(Beginning of INFORMATION SHOWN)

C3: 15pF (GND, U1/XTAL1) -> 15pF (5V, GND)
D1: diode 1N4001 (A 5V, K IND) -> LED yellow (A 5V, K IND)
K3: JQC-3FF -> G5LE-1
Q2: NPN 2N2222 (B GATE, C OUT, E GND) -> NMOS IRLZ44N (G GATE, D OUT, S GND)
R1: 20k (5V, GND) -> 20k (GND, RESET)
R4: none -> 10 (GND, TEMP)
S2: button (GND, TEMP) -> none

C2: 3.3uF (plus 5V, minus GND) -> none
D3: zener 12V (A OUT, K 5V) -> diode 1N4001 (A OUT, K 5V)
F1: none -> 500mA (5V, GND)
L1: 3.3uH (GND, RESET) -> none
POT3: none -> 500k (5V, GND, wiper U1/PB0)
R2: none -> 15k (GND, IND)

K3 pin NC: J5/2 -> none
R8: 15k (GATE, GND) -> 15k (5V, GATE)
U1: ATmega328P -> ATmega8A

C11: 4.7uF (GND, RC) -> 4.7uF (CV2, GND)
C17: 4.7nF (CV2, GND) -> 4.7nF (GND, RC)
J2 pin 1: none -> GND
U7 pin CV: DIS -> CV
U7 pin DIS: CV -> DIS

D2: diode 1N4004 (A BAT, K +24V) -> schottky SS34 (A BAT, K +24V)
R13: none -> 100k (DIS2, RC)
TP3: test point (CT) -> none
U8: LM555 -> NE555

(End of INFORMATION SHOWN)

YOUR TASK | Return only the stretch of the material above from the line holding "R1: 20k (5V, GND) -> 20k (GND, RESET)" through the line holding "R8: 15k (GATE, GND) -> 15k (5V, GATE)", copied exactly.

REPLY TO THE TASK |
R1: 20k (5V, GND) -> 20k (GND, RESET)
R4: none -> 10 (GND, TEMP)
S2: button (GND, TEMP) -> none

C2: 3.3uF (plus 5V, minus GND) -> none
D3: zener 12V (A OUT, K 5V) -> diode 1N4001 (A OUT, K 5V)
F1: none -> 500mA (5V, GND)
L1: 3.3uH (GND, RESET) -> none
POT3: none -> 500k (5V, GND, wiper U1/PB0)
R2: none -> 15k (GND, IND)

K3 pin NC: J5/2 -> none
R8: 15k (GATE, GND) -> 15k (5V, GATE)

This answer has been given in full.